═══ EXERCISE INPUT

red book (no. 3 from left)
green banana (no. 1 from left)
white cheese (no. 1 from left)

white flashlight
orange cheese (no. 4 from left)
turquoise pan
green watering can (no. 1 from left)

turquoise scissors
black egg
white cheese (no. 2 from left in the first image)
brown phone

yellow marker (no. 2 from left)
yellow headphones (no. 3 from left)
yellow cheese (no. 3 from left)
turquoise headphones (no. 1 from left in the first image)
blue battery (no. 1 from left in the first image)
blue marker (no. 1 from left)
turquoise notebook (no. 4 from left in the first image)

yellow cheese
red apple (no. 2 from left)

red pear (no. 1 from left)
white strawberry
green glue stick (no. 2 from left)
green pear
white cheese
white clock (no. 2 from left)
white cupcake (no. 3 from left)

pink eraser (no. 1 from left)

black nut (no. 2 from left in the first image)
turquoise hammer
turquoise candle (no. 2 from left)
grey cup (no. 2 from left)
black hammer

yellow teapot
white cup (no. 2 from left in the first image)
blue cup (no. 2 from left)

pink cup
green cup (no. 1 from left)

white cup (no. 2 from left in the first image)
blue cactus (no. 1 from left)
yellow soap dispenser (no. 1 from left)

══════

Could you output, exactly and with nothing else, the lines from the start of the records through the line containing "turquoise candle (no. 2 from left)"?

- _ANSWER TO THIS TASK_
red book (no. 3 from left)
green banana (no. 1 from left)
white cheese (no. 1 from left)

white flashlight
orange cheese (no. 4 from left)
turquoise pan
green watering can (no. 1 from left)

turquoise scissors
black egg
white cheese (no. 2 from left in the first image)
brown phone

yellow marker (no. 2 from left)
yellow headphones (no. 3 from left)
yellow cheese (no. 3 from left)
turquoise headphones (no. 1 from left in the first image)
blue battery (no. 1 from left in the first image)
blue marker (no. 1 from left)
turquoise notebook (no. 4 from left in the first image)

yellow cheese
red apple (no. 2 from left)

red pear (no. 1 from left)
white strawberry
green glue stick (no. 2 from left)
green pear
white cheese
white clock (no. 2 from left)
white cupcake (no. 3 from left)

pink eraser (no. 1 from left)

black nut (no. 2 from left in the first image)
turquoise hammer
turquoise candle (no. 2 from left)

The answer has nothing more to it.